▶ **Exercise**:
Among the lines below, copy exactly those from the one with "MATRIX2: FC-16 -> MAX7221" through the one with "RGB pin G: RX2 -> D25", counting both ends.

▶ **Stored items from a collection**:

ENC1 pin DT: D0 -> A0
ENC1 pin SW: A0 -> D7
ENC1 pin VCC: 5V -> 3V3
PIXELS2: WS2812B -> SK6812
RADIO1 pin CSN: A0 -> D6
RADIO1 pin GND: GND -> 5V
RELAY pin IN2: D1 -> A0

...

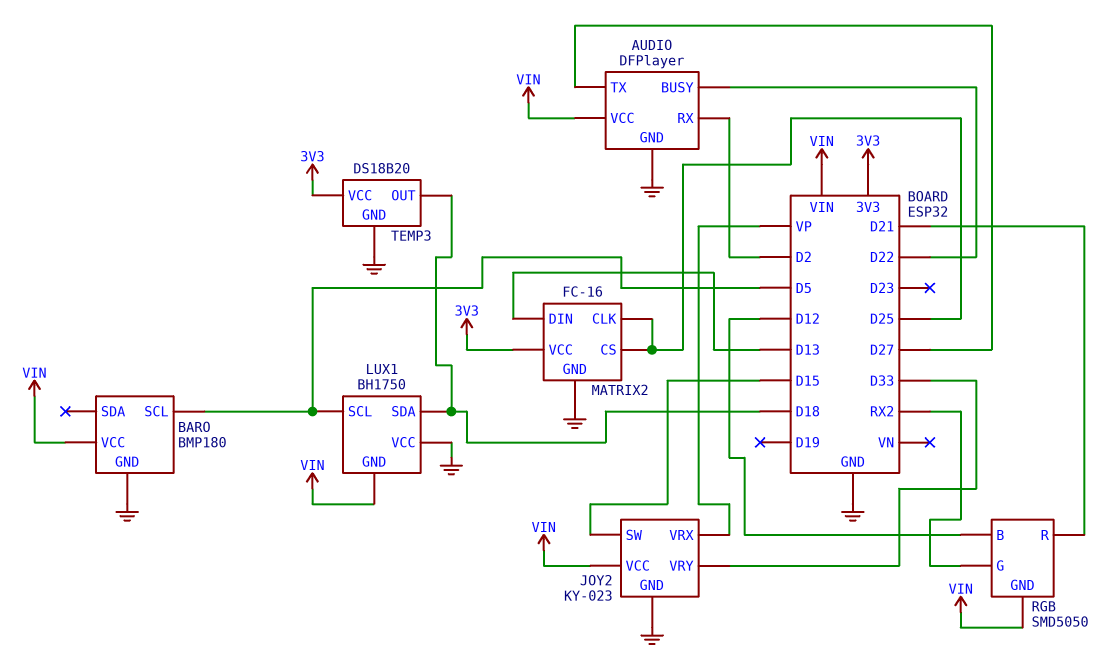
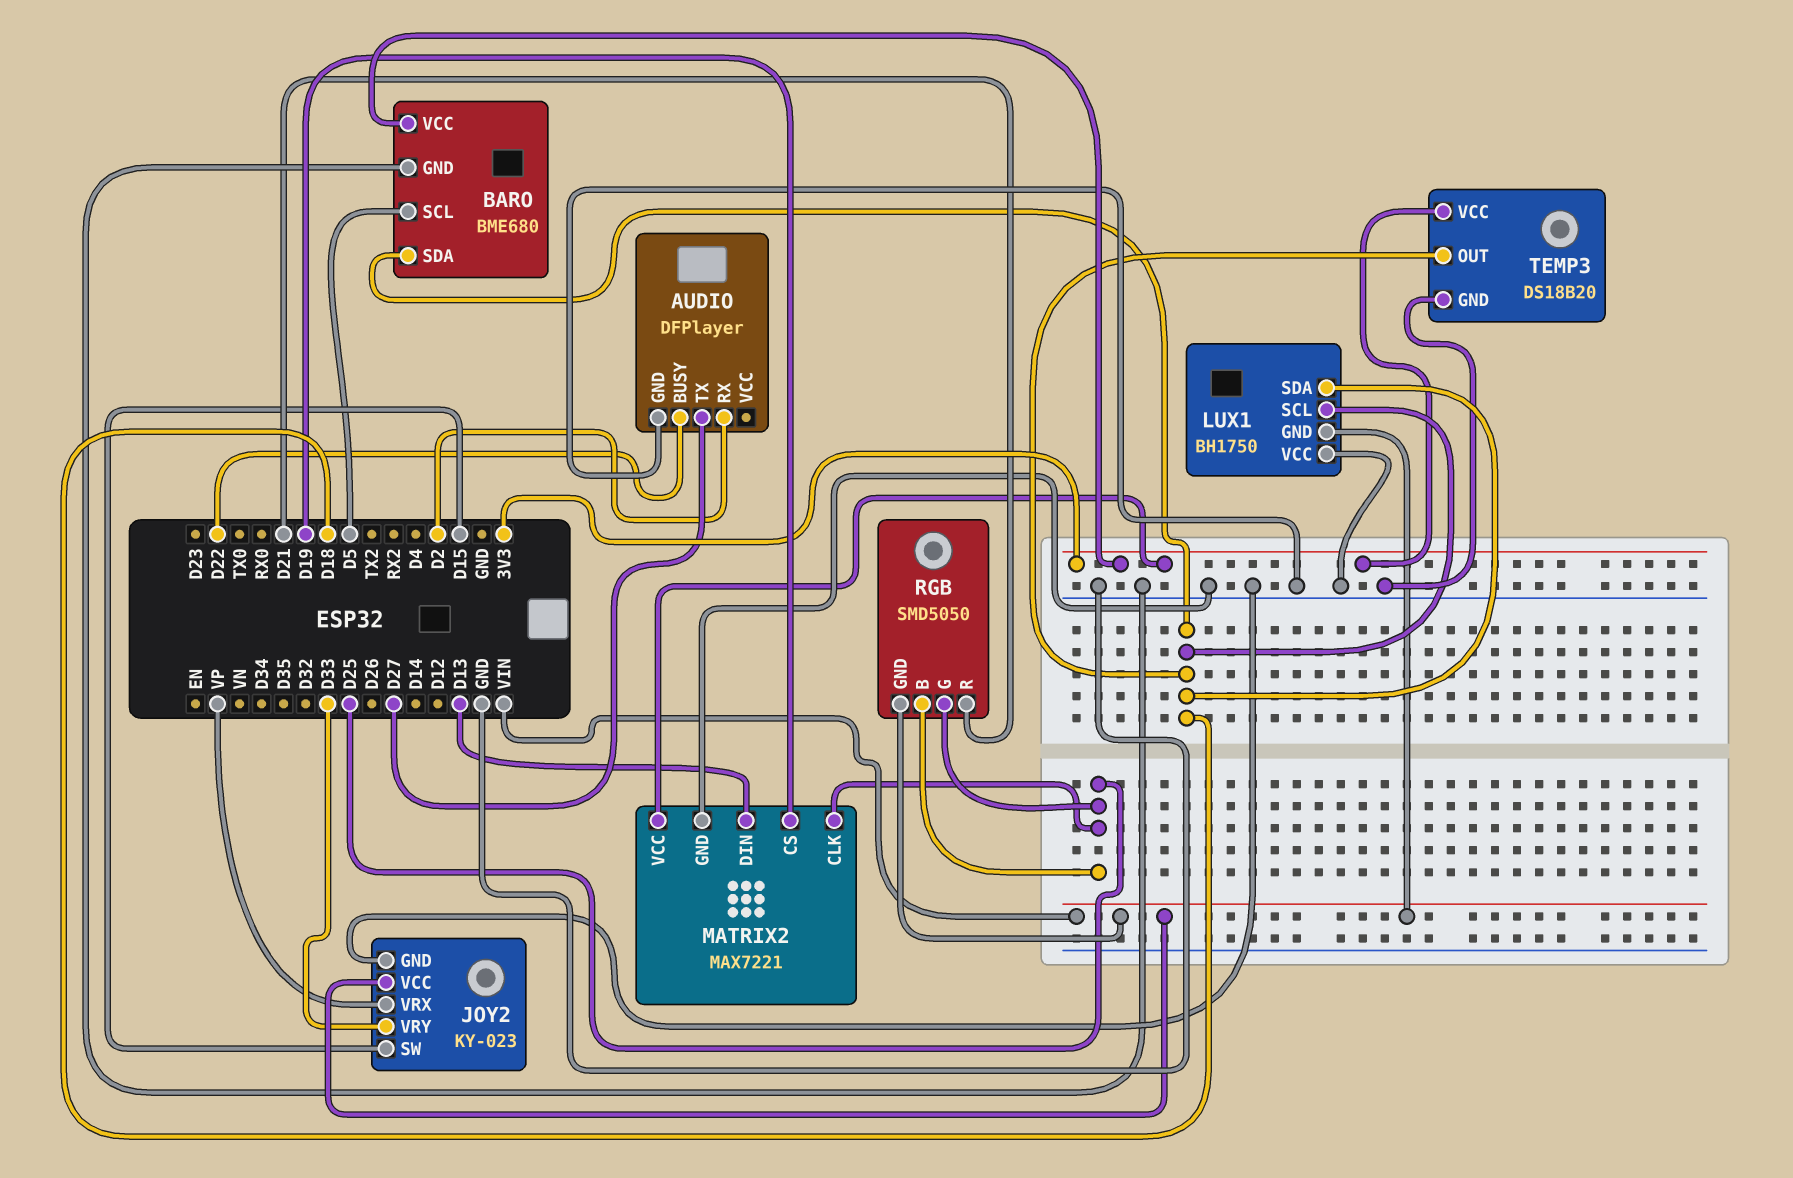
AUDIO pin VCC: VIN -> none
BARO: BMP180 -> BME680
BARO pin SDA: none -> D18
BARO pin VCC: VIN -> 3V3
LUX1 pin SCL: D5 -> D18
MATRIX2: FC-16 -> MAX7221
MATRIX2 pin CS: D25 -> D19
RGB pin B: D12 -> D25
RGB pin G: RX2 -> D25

▶ **Answer**:
MATRIX2: FC-16 -> MAX7221
MATRIX2 pin CS: D25 -> D19
RGB pin B: D12 -> D25
RGB pin G: RX2 -> D25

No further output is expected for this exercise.